What to do:
Each line below must be reproduced exactly as it stands. Pictures stay out of the copy.

Data shown:
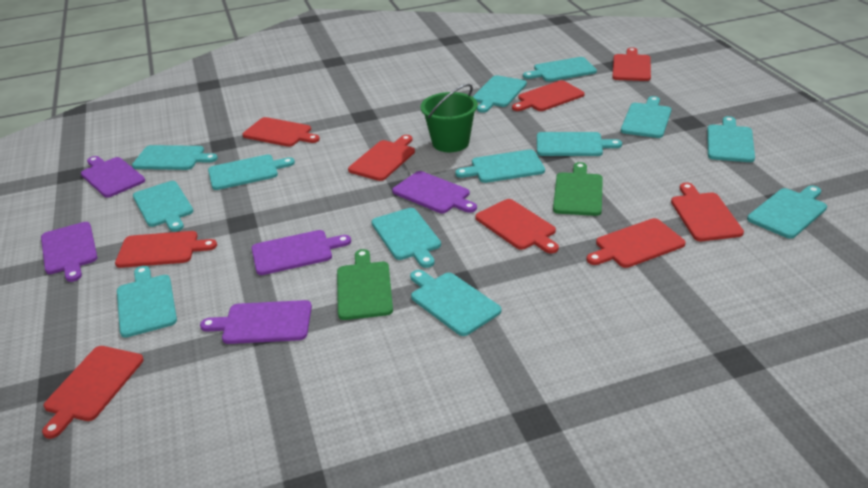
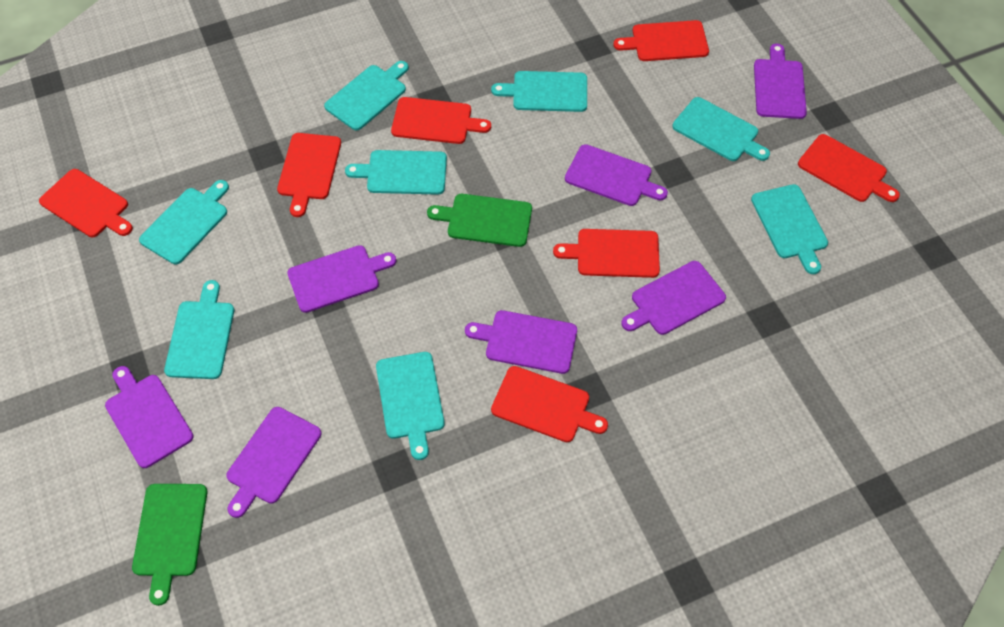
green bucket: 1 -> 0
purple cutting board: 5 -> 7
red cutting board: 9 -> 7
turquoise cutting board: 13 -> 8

Result of the task:
green bucket: 1 -> 0
purple cutting board: 5 -> 7
red cutting board: 9 -> 7
turquoise cutting board: 13 -> 8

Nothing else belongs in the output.